**THE TASK**:
What I need is an exact repeat of the lines from the one with "The trophy (white)" through the end of the listing below. Leave out every picture.

**DATASET EXTRACT**:

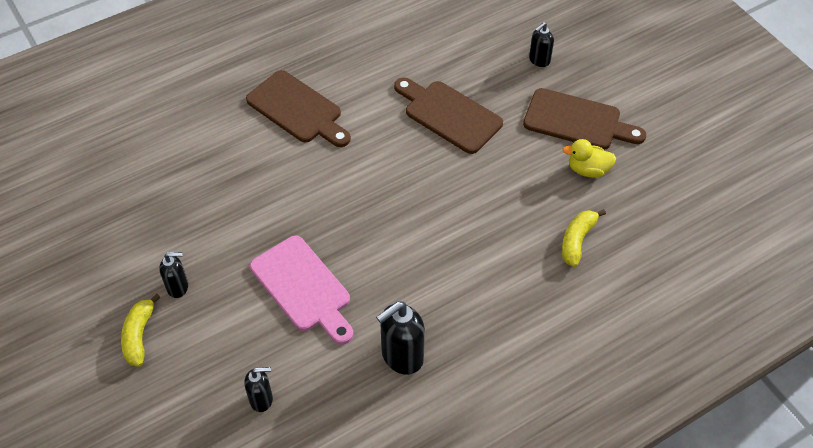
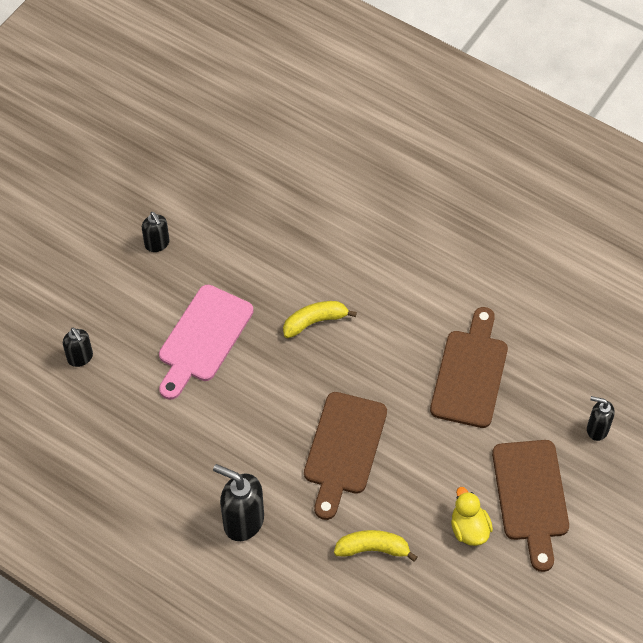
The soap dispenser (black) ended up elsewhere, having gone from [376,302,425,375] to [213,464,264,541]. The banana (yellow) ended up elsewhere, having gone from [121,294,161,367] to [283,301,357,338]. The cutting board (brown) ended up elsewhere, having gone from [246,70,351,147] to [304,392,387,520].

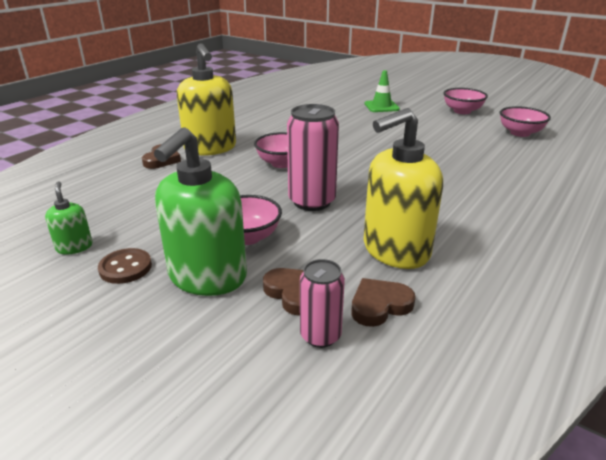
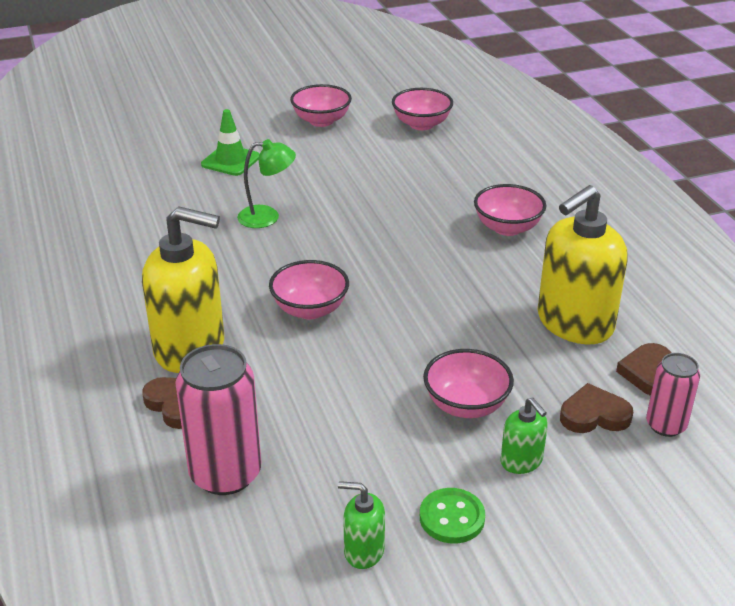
The can (pink) ended up elsewhere, having gone from [287,104,339,211] to [175,344,261,495]. The second view gained the lamp (green) at [237,139,296,228]. What was the button (brown) at [98,248,152,284] turned into the button (green) at [420,488,485,544]. The second view gained the bowl (pink) at [474,184,546,236]. The size of the soap dispenser (green) at [154,127,247,296] changed by a factor of 0.47. The soap dispenser (yellow) at [363,108,443,269] ended up facing another way, 45 degrees clockwise from before.

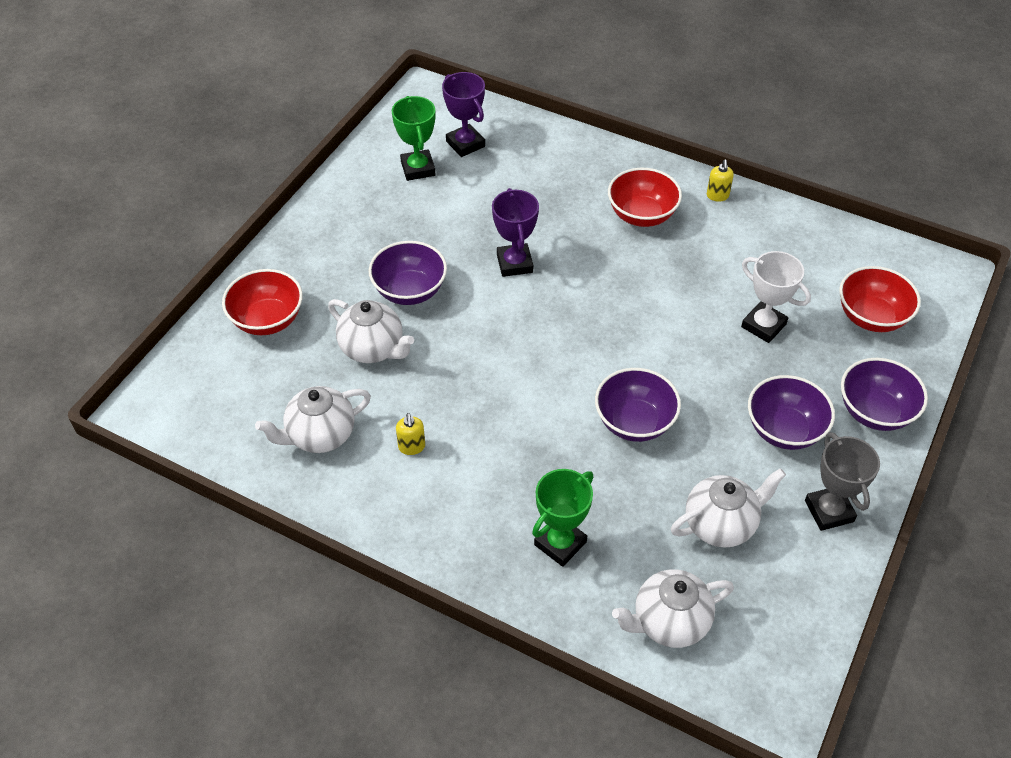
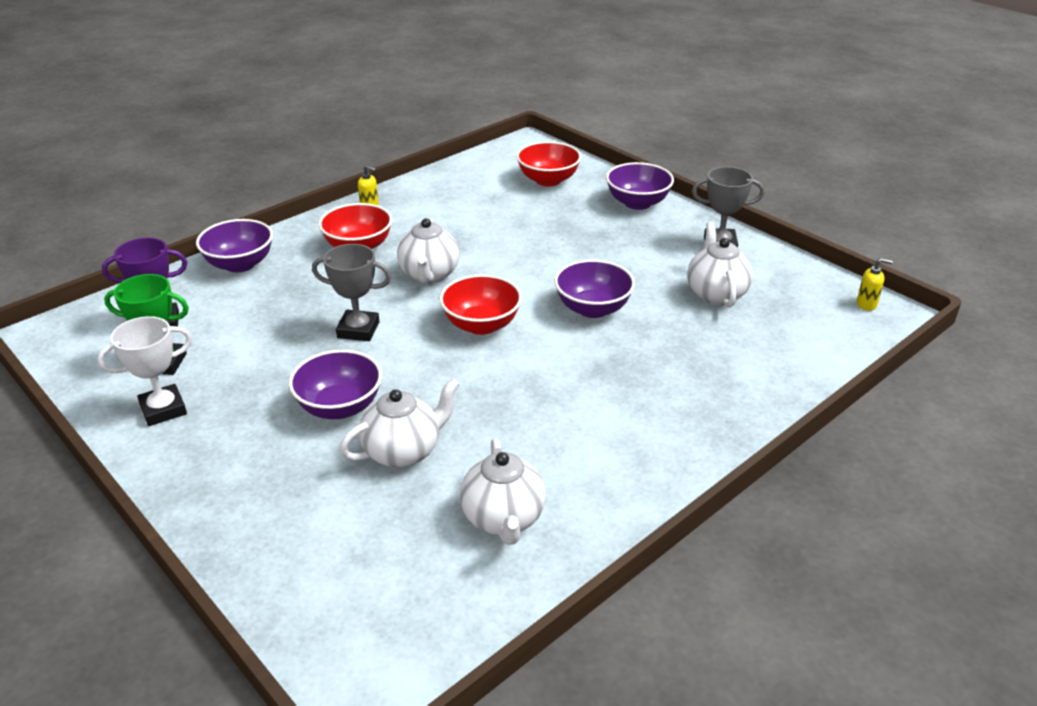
The trophy (white) ended up elsewhere, having gone from [741,251,811,343] to [97,316,192,426]. The bowl (purple) ended up elsewhere, having gone from [748,375,835,450] to [196,219,273,273]. What was the trophy (purple) at [492,188,539,277] turned into the trophy (grey) at [312,244,391,341]. The teapot (white) ended up elsewhere, having gone from [612,569,734,648] to [397,218,459,284]. The bowl (red) ended up elsewhere, having gone from [222,269,303,335] to [440,274,522,335]. The soap dispenser (yellow) ended up elsewhere, having gone from [396,413,425,455] to [857,258,893,311]. The second view lost the trophy (green) at [532,469,593,567].

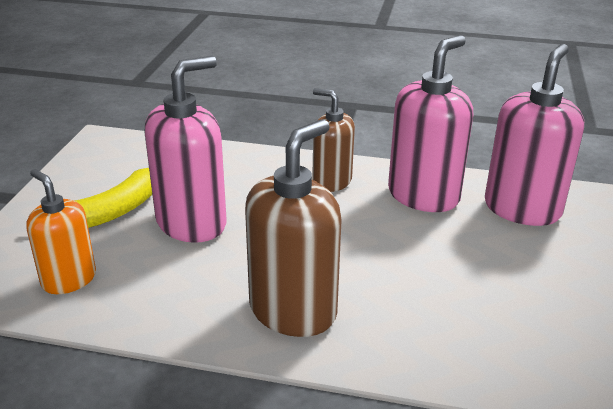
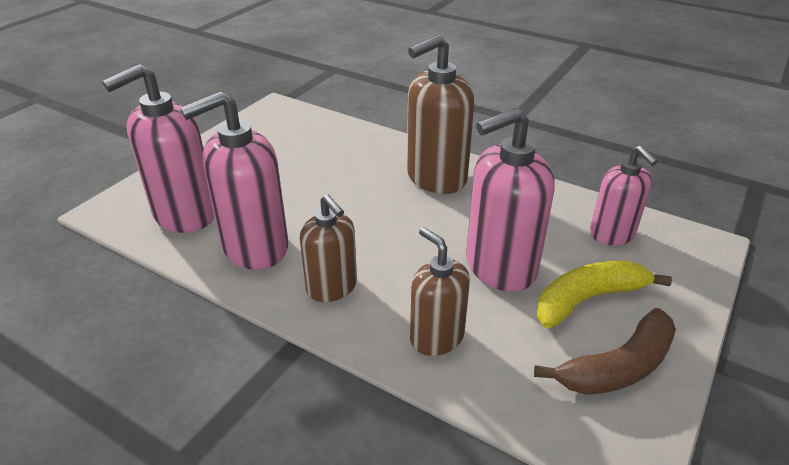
The second view gained the soap dispenser (brown) at [410,227,470,356]. The second view gained the banana (brown) at [534,308,676,395]. What was the soap dispenser (orange) at [26,169,96,294] turned into the soap dispenser (pink) at [590,145,658,246].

**ANSWER TO THIS EXERCISE**:
The trophy (white) ended up elsewhere, having gone from [741,251,811,343] to [97,316,192,426]. The bowl (purple) ended up elsewhere, having gone from [748,375,835,450] to [196,219,273,273]. What was the trophy (purple) at [492,188,539,277] turned into the trophy (grey) at [312,244,391,341]. The teapot (white) ended up elsewhere, having gone from [612,569,734,648] to [397,218,459,284]. The bowl (red) ended up elsewhere, having gone from [222,269,303,335] to [440,274,522,335]. The soap dispenser (yellow) ended up elsewhere, having gone from [396,413,425,455] to [857,258,893,311]. The second view lost the trophy (green) at [532,469,593,567].

The second view gained the soap dispenser (brown) at [410,227,470,356]. The second view gained the banana (brown) at [534,308,676,395]. What was the soap dispenser (orange) at [26,169,96,294] turned into the soap dispenser (pink) at [590,145,658,246].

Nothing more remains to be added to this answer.